[Source information Boundary: Start]
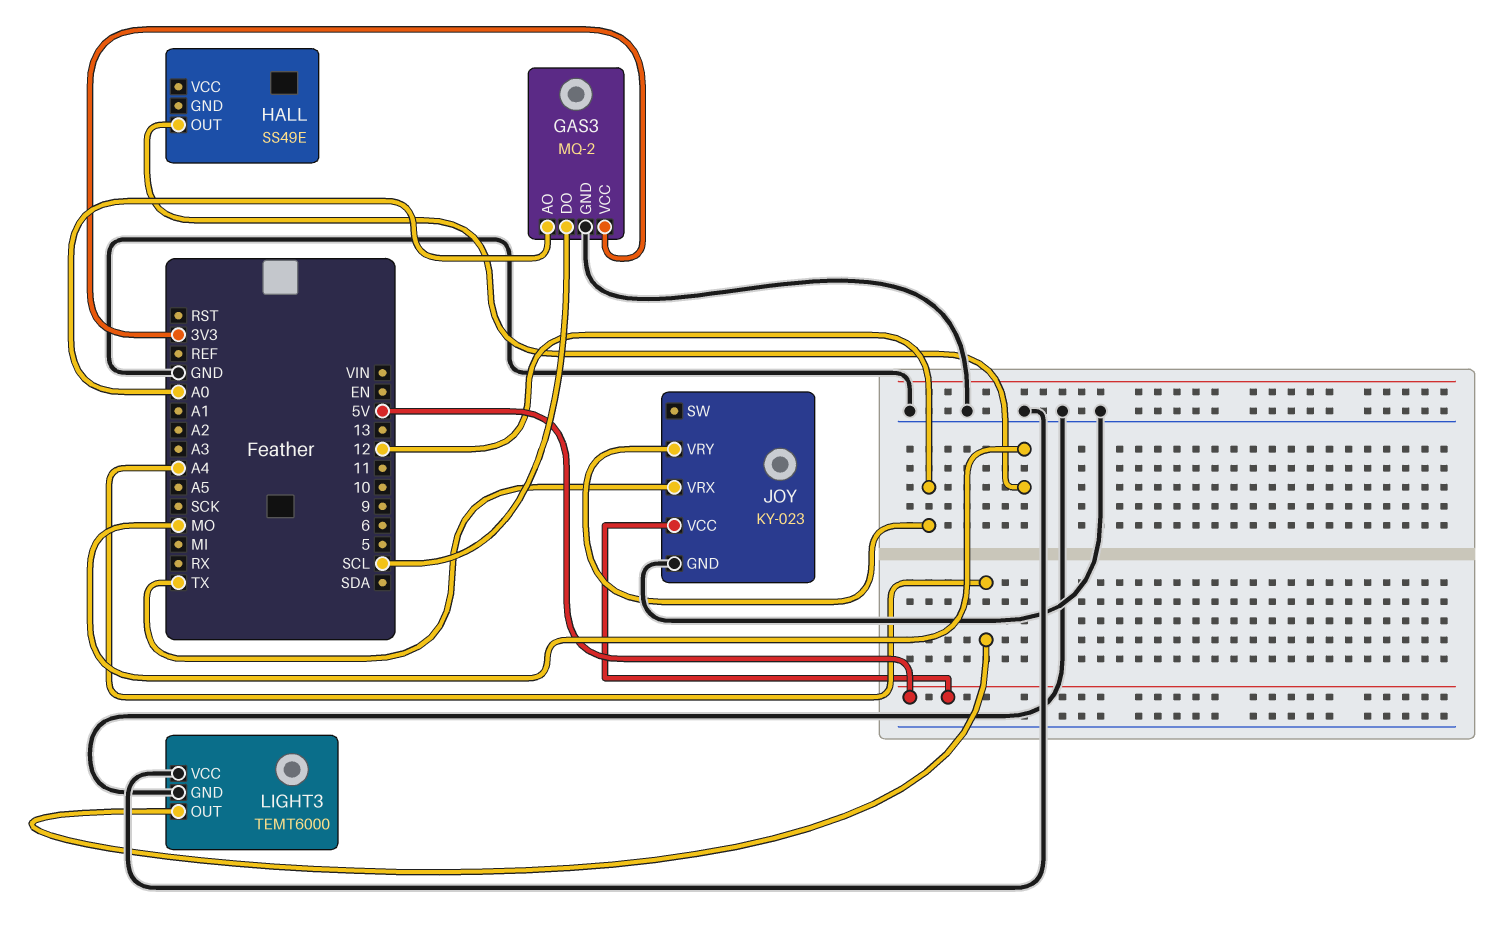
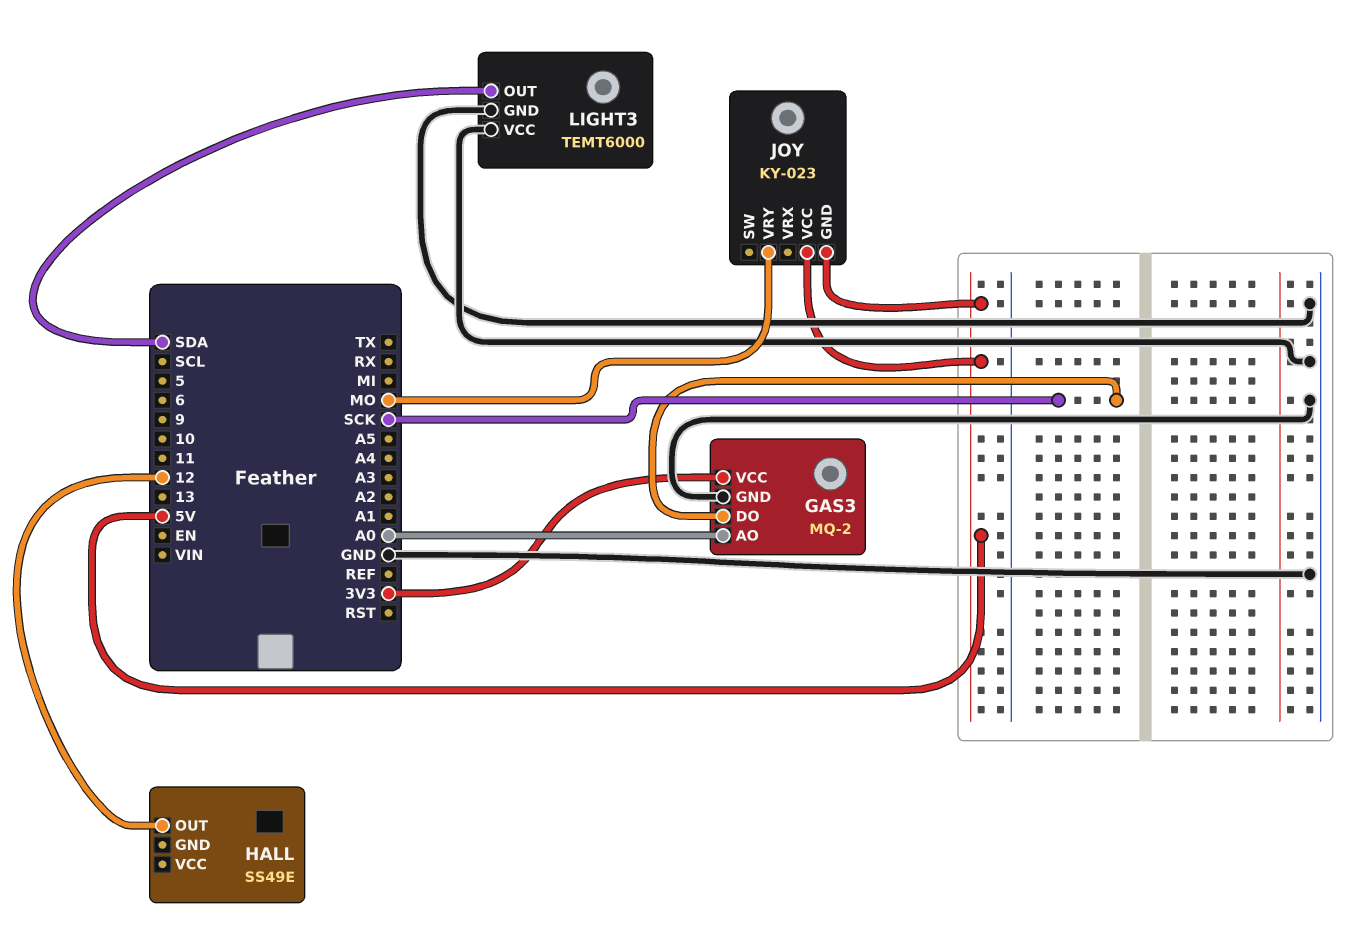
GAS3 pin DO: SCL -> SCK
HALL pin OUT: MO -> 12
JOY pin GND: GND -> 5V
JOY pin VRX: TX -> none
JOY pin VRY: 12 -> MO
LIGHT3 pin OUT: A4 -> SDA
[Source information Boundary: End]
[Assigned task]:
Retype every record as it stands. None of the pictures should appear.

[Result of this task]:
GAS3 pin DO: SCL -> SCK
HALL pin OUT: MO -> 12
JOY pin GND: GND -> 5V
JOY pin VRX: TX -> none
JOY pin VRY: 12 -> MO
LIGHT3 pin OUT: A4 -> SDA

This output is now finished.